╔══

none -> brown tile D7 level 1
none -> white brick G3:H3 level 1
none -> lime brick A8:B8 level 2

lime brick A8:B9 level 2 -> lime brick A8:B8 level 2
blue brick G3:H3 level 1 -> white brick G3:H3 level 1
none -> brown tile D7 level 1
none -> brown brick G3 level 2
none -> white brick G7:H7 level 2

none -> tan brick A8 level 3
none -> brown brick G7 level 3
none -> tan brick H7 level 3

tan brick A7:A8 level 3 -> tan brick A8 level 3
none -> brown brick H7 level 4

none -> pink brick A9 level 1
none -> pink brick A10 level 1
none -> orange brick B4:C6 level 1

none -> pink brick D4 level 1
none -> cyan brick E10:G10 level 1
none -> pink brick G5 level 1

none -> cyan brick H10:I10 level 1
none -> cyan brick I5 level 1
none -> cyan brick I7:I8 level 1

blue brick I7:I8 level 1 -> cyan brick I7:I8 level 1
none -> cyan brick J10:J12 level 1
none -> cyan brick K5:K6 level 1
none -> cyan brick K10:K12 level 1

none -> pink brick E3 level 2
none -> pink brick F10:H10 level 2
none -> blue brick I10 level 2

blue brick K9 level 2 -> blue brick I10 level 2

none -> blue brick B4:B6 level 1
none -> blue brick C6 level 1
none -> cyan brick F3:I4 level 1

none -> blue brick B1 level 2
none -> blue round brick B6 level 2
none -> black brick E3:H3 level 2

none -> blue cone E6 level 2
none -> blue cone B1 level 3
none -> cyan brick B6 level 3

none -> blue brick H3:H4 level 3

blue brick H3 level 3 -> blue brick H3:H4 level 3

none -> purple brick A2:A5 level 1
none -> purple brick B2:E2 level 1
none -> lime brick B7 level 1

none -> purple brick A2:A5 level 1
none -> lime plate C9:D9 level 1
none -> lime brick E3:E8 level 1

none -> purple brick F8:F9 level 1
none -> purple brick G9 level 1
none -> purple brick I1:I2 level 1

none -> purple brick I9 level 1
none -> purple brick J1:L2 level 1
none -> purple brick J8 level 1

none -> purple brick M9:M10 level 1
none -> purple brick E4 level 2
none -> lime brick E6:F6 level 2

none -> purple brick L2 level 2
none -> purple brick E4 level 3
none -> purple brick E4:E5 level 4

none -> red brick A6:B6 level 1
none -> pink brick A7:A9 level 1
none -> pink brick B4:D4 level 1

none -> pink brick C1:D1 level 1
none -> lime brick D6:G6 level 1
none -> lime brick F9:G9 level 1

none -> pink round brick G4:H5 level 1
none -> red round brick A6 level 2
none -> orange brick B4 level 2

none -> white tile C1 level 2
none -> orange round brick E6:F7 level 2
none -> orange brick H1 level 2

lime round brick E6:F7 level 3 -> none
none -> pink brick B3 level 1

╚══

=== DIRECTIONS FOR THIS TASK ===
Take from the material above the lines running from the one with "none -> cyan brick E10:G10 level 1" through the one with "none -> cyan brick J10:J12 level 1", and repeat them exactly, with nothing else.

=== ANSWER BOX ===
none -> cyan brick E10:G10 level 1
none -> pink brick G5 level 1

none -> cyan brick H10:I10 level 1
none -> cyan brick I5 level 1
none -> cyan brick I7:I8 level 1

blue brick I7:I8 level 1 -> cyan brick I7:I8 level 1
none -> cyan brick J10:J12 level 1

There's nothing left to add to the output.